### YOUR GOAL:
Each line in the records below, from the one that contains "pink arrow: (396, 1117) -> (442, 929), moved" to the one that contains "gray arrow: (108, 93) -> (111, 110), moved", should be reproduced exactly, the first and last included.

### PROVIDED DATA:
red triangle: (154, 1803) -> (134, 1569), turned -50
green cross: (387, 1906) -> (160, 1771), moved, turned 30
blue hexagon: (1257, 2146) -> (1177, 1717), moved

--

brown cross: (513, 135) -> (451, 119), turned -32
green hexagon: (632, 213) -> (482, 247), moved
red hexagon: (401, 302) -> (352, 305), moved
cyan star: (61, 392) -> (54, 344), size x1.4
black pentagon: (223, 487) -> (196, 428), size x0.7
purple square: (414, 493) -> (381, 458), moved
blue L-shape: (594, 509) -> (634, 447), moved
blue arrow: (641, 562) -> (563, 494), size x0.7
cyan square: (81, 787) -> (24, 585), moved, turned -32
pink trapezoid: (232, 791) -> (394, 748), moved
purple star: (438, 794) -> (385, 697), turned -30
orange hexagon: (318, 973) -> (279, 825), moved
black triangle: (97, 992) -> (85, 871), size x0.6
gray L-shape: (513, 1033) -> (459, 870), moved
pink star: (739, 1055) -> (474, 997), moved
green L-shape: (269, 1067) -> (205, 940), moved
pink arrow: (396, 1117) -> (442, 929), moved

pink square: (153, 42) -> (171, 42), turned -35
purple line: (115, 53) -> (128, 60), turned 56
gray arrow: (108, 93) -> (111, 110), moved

* * *

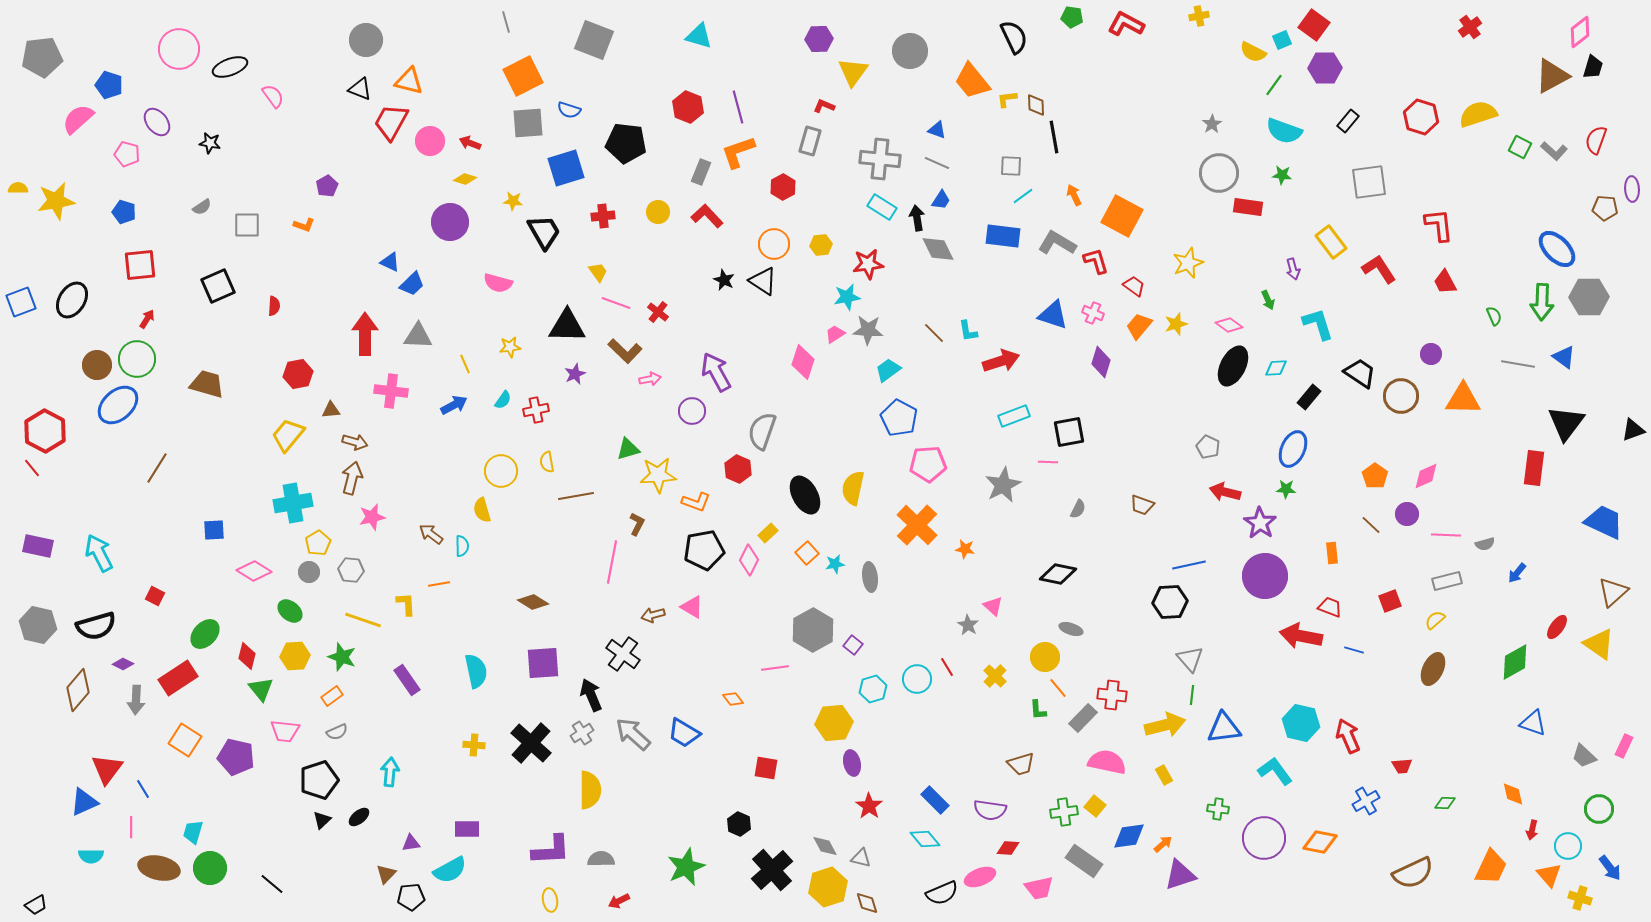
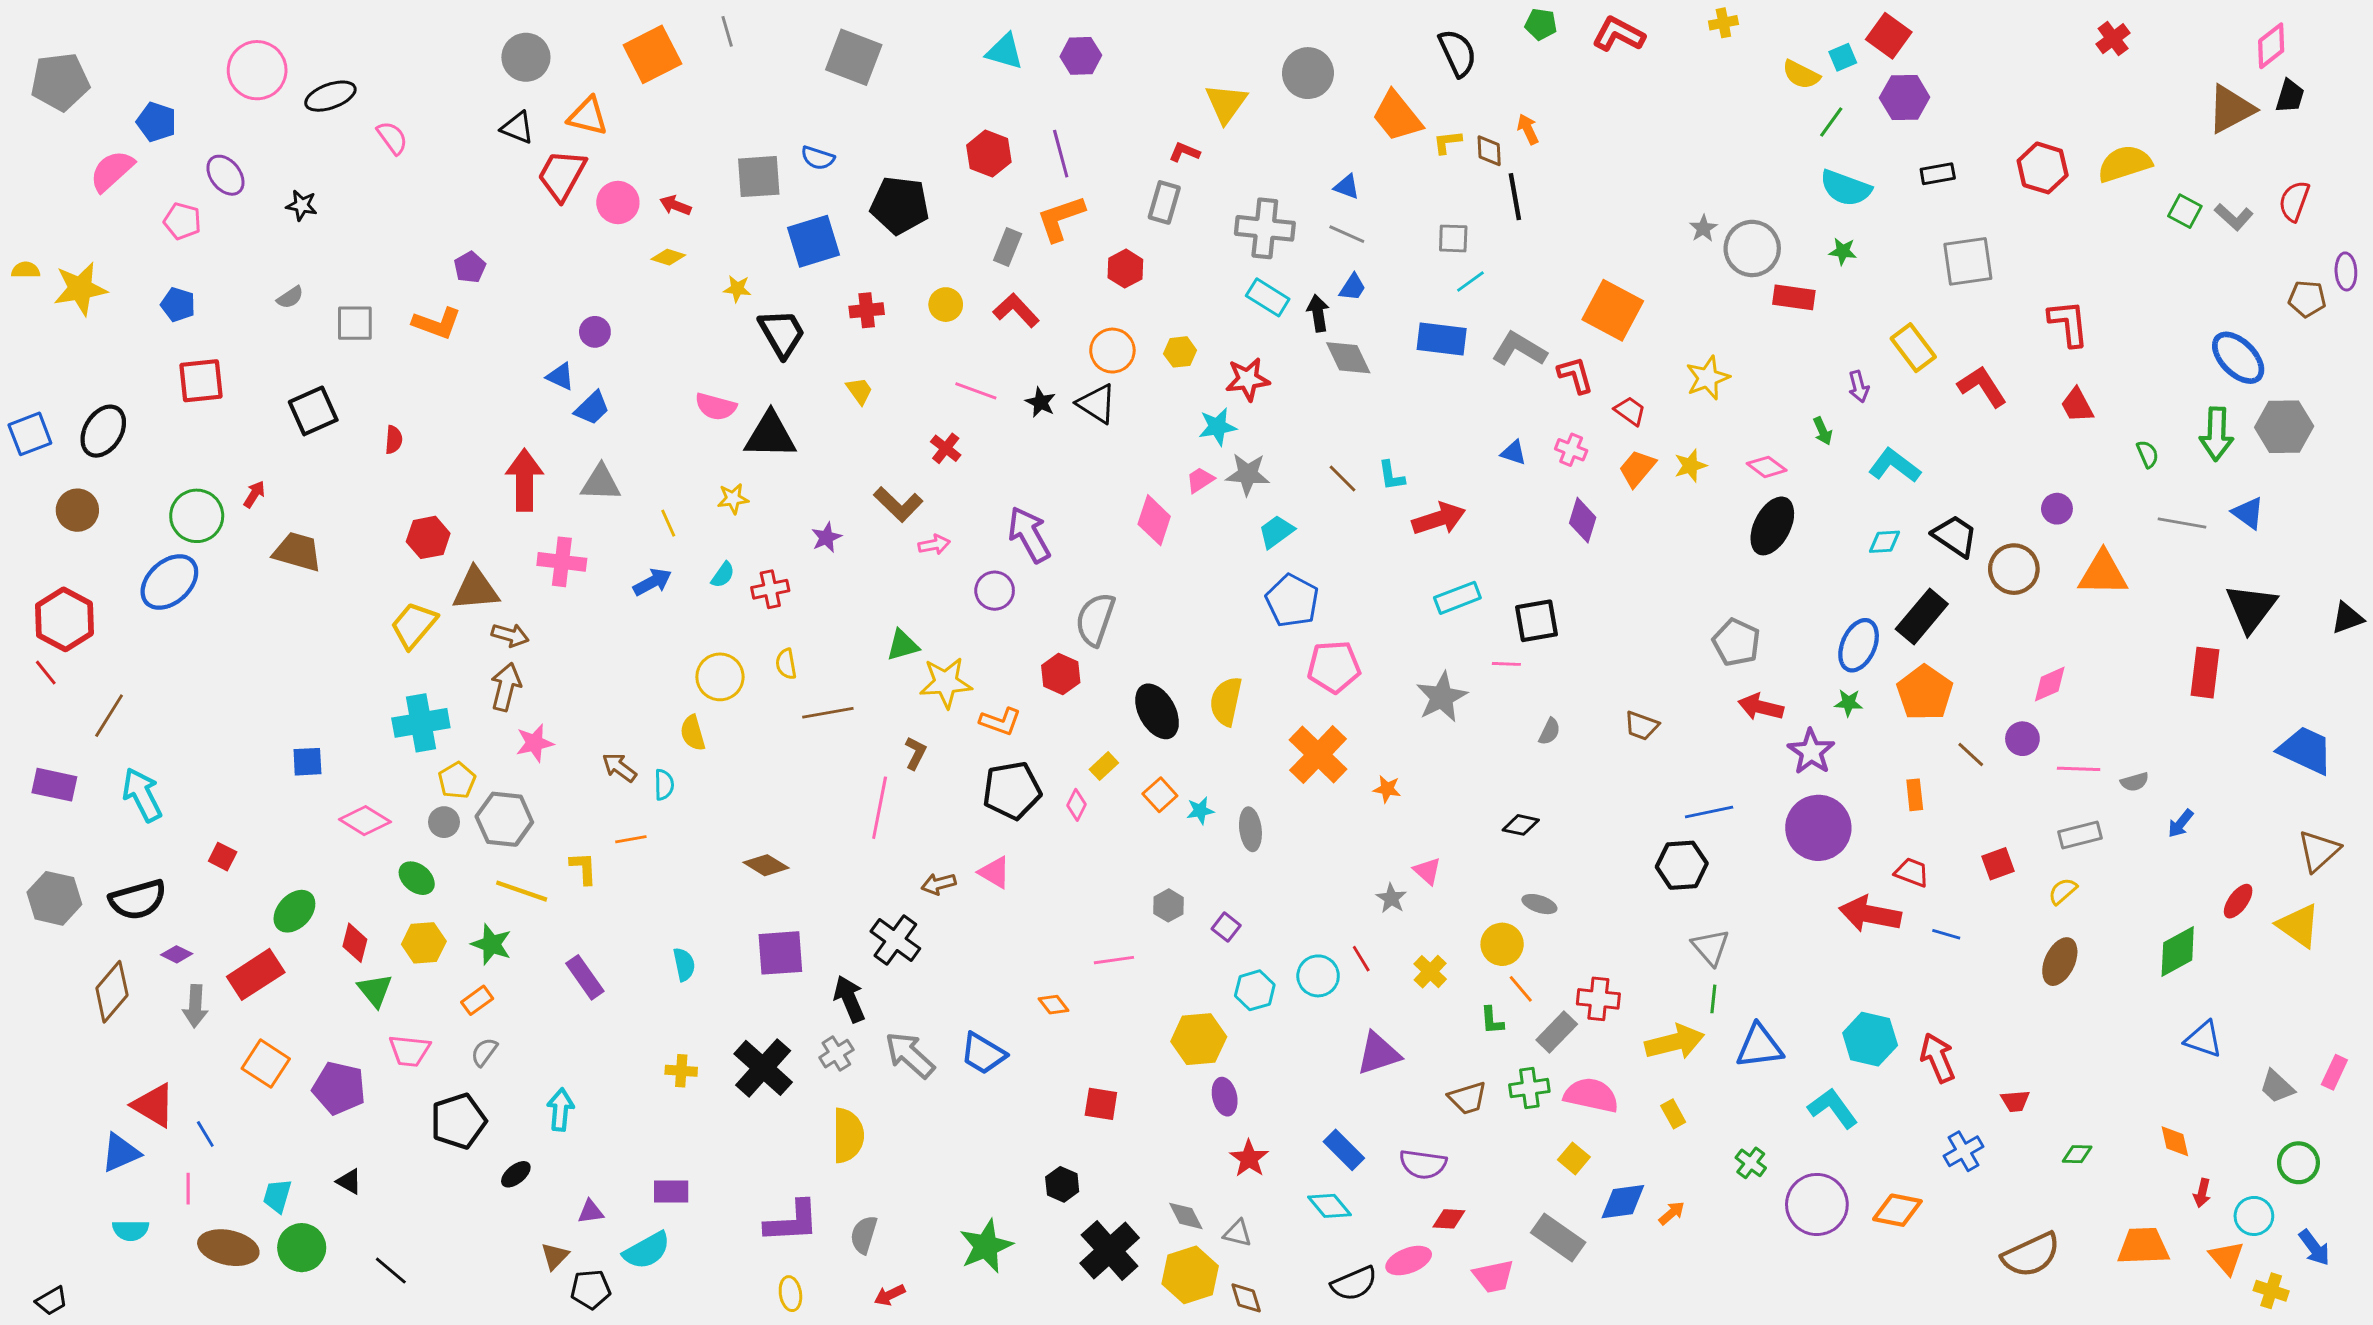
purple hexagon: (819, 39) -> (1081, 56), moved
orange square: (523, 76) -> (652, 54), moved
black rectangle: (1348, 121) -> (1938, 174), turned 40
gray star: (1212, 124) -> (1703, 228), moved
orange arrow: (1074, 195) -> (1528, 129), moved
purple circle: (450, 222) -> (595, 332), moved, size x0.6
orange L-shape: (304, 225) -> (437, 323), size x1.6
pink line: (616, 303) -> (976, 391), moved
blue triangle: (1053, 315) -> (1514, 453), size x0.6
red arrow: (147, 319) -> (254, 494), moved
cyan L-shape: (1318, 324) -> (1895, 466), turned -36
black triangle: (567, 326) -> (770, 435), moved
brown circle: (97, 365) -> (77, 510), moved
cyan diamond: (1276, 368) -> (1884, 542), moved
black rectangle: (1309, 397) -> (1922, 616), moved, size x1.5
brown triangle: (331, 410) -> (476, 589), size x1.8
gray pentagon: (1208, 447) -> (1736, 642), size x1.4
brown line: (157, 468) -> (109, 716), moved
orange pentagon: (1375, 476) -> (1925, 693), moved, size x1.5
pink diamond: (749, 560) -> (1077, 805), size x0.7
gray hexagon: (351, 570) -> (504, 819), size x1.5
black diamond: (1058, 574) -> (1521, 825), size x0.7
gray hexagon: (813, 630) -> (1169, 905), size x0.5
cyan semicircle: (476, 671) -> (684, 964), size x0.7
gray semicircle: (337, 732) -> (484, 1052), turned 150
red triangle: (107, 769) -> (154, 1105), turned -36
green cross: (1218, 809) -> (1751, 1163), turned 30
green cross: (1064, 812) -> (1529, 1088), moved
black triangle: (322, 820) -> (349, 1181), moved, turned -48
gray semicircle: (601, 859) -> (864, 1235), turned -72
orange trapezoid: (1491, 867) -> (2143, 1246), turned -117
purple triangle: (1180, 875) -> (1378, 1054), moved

### ANSWER SECTION:
pink arrow: (396, 1117) -> (442, 929), moved

pink square: (153, 42) -> (171, 42), turned -35
purple line: (115, 53) -> (128, 60), turned 56
gray arrow: (108, 93) -> (111, 110), moved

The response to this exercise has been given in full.